_Prompt_: When you answer, give every record back exactly as written.

_Available data_:
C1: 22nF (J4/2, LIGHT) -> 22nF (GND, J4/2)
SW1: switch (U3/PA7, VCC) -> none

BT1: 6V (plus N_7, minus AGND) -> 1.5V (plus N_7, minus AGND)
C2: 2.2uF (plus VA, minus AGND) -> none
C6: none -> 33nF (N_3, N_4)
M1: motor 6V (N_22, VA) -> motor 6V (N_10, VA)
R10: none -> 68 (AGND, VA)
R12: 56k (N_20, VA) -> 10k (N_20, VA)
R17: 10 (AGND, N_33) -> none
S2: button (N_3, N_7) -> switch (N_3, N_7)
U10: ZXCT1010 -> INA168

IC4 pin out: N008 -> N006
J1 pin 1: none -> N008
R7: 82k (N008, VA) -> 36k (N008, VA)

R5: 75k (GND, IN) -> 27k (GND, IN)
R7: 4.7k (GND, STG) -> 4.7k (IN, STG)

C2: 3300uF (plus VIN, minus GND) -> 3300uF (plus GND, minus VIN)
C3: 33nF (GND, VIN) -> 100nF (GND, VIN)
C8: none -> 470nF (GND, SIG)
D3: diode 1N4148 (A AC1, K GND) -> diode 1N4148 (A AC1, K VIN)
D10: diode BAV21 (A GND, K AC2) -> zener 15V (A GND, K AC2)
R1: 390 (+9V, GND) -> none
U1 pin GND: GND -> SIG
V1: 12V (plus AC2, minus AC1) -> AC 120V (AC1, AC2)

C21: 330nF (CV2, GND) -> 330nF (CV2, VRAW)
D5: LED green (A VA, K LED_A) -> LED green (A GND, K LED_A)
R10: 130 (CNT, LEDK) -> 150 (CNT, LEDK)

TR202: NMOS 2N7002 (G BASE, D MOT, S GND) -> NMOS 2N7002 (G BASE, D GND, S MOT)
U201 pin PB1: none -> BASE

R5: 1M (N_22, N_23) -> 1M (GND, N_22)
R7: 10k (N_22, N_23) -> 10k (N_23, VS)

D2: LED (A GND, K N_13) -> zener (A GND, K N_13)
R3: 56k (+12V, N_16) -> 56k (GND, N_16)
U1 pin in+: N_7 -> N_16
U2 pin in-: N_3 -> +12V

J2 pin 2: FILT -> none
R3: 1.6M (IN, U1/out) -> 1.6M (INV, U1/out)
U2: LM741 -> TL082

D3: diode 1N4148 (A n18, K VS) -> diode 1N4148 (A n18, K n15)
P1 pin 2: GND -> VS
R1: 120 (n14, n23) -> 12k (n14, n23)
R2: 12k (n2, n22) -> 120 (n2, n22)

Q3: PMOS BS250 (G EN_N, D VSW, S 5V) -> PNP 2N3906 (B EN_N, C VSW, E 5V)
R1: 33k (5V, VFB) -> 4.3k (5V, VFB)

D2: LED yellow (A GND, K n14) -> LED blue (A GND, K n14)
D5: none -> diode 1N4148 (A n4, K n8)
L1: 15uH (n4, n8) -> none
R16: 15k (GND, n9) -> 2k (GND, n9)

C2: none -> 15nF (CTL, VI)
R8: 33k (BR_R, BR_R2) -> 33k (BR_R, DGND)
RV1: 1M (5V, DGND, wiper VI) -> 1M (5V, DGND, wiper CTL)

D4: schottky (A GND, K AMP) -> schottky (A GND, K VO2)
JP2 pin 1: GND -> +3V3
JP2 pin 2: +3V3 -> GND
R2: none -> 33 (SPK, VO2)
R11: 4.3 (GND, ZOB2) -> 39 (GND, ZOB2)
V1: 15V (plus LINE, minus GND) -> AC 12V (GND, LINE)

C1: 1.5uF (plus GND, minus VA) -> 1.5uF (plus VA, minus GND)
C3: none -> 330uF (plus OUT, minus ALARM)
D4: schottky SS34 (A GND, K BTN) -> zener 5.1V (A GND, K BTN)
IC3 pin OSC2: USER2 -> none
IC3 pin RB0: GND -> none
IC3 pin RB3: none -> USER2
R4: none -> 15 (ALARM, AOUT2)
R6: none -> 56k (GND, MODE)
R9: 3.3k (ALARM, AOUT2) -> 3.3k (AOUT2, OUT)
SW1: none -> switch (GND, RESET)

_Written answer_:
C1: 22nF (J4/2, LIGHT) -> 22nF (GND, J4/2)
SW1: switch (U3/PA7, VCC) -> none

BT1: 6V (plus N_7, minus AGND) -> 1.5V (plus N_7, minus AGND)
C2: 2.2uF (plus VA, minus AGND) -> none
C6: none -> 33nF (N_3, N_4)
M1: motor 6V (N_22, VA) -> motor 6V (N_10, VA)
R10: none -> 68 (AGND, VA)
R12: 56k (N_20, VA) -> 10k (N_20, VA)
R17: 10 (AGND, N_33) -> none
S2: button (N_3, N_7) -> switch (N_3, N_7)
U10: ZXCT1010 -> INA168

IC4 pin out: N008 -> N006
J1 pin 1: none -> N008
R7: 82k (N008, VA) -> 36k (N008, VA)

R5: 75k (GND, IN) -> 27k (GND, IN)
R7: 4.7k (GND, STG) -> 4.7k (IN, STG)

C2: 3300uF (plus VIN, minus GND) -> 3300uF (plus GND, minus VIN)
C3: 33nF (GND, VIN) -> 100nF (GND, VIN)
C8: none -> 470nF (GND, SIG)
D3: diode 1N4148 (A AC1, K GND) -> diode 1N4148 (A AC1, K VIN)
D10: diode BAV21 (A GND, K AC2) -> zener 15V (A GND, K AC2)
R1: 390 (+9V, GND) -> none
U1 pin GND: GND -> SIG
V1: 12V (plus AC2, minus AC1) -> AC 120V (AC1, AC2)

C21: 330nF (CV2, GND) -> 330nF (CV2, VRAW)
D5: LED green (A VA, K LED_A) -> LED green (A GND, K LED_A)
R10: 130 (CNT, LEDK) -> 150 (CNT, LEDK)

TR202: NMOS 2N7002 (G BASE, D MOT, S GND) -> NMOS 2N7002 (G BASE, D GND, S MOT)
U201 pin PB1: none -> BASE

R5: 1M (N_22, N_23) -> 1M (GND, N_22)
R7: 10k (N_22, N_23) -> 10k (N_23, VS)

D2: LED (A GND, K N_13) -> zener (A GND, K N_13)
R3: 56k (+12V, N_16) -> 56k (GND, N_16)
U1 pin in+: N_7 -> N_16
U2 pin in-: N_3 -> +12V

J2 pin 2: FILT -> none
R3: 1.6M (IN, U1/out) -> 1.6M (INV, U1/out)
U2: LM741 -> TL082

D3: diode 1N4148 (A n18, K VS) -> diode 1N4148 (A n18, K n15)
P1 pin 2: GND -> VS
R1: 120 (n14, n23) -> 12k (n14, n23)
R2: 12k (n2, n22) -> 120 (n2, n22)

Q3: PMOS BS250 (G EN_N, D VSW, S 5V) -> PNP 2N3906 (B EN_N, C VSW, E 5V)
R1: 33k (5V, VFB) -> 4.3k (5V, VFB)

D2: LED yellow (A GND, K n14) -> LED blue (A GND, K n14)
D5: none -> diode 1N4148 (A n4, K n8)
L1: 15uH (n4, n8) -> none
R16: 15k (GND, n9) -> 2k (GND, n9)

C2: none -> 15nF (CTL, VI)
R8: 33k (BR_R, BR_R2) -> 33k (BR_R, DGND)
RV1: 1M (5V, DGND, wiper VI) -> 1M (5V, DGND, wiper CTL)

D4: schottky (A GND, K AMP) -> schottky (A GND, K VO2)
JP2 pin 1: GND -> +3V3
JP2 pin 2: +3V3 -> GND
R2: none -> 33 (SPK, VO2)
R11: 4.3 (GND, ZOB2) -> 39 (GND, ZOB2)
V1: 15V (plus LINE, minus GND) -> AC 12V (GND, LINE)

C1: 1.5uF (plus GND, minus VA) -> 1.5uF (plus VA, minus GND)
C3: none -> 330uF (plus OUT, minus ALARM)
D4: schottky SS34 (A GND, K BTN) -> zener 5.1V (A GND, K BTN)
IC3 pin OSC2: USER2 -> none
IC3 pin RB0: GND -> none
IC3 pin RB3: none -> USER2
R4: none -> 15 (ALARM, AOUT2)
R6: none -> 56k (GND, MODE)
R9: 3.3k (ALARM, AOUT2) -> 3.3k (AOUT2, OUT)
SW1: none -> switch (GND, RESET)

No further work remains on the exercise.